**Problem details**
Would you please return the line containing "pink drum [156,92,205,146]" and all the lines after it through the end of the records below, unchanged and on their own?
== Raw data
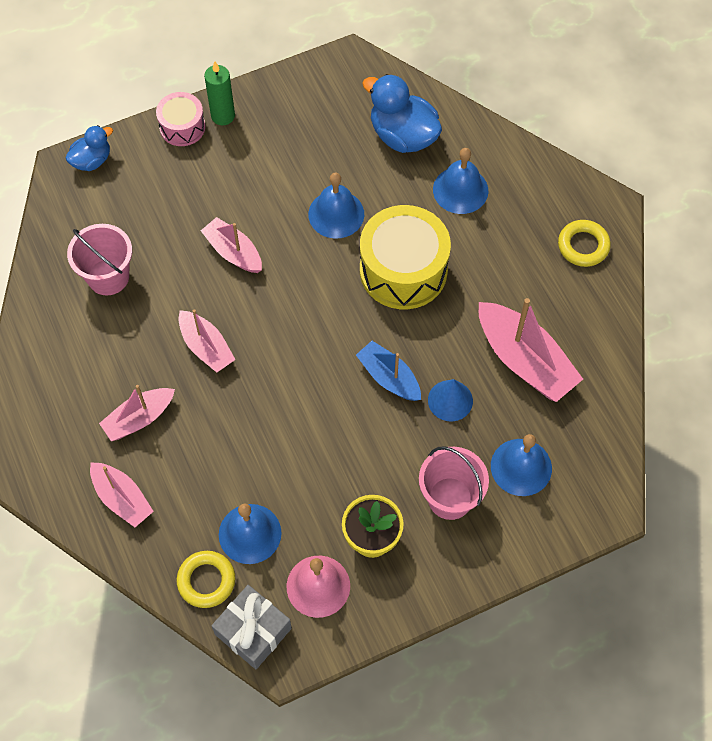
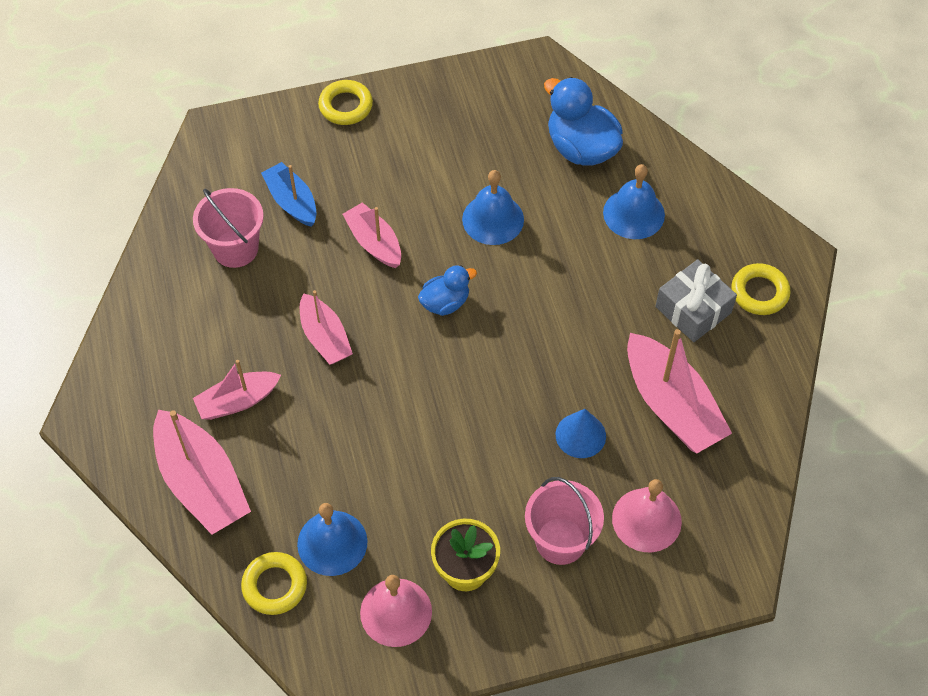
camera: 10 degrees right, 5 degrees down
blue duck [66,125,113,171] -> blue duck moved to [418,265,477,316]
pink boat [90,463,154,527] -> pink boat [153,409,251,535], size x1.63
pink drum [156,92,205,146] -> yellow ring [318,80,373,125]
green candle [204,62,235,125] -> none
grey gift [212,585,292,669] -> grey gift moved to [655,259,737,342]
blue boat [356,341,421,401] -> blue boat moved to [261,162,317,227]
yellow drum [360,205,451,309] -> none
blue bell [491,434,552,496] -> pink bell [612,479,682,552]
====
**Exercise output**
pink drum [156,92,205,146] -> yellow ring [318,80,373,125]
green candle [204,62,235,125] -> none
grey gift [212,585,292,669] -> grey gift moved to [655,259,737,342]
blue boat [356,341,421,401] -> blue boat moved to [261,162,317,227]
yellow drum [360,205,451,309] -> none
blue bell [491,434,552,496] -> pink bell [612,479,682,552]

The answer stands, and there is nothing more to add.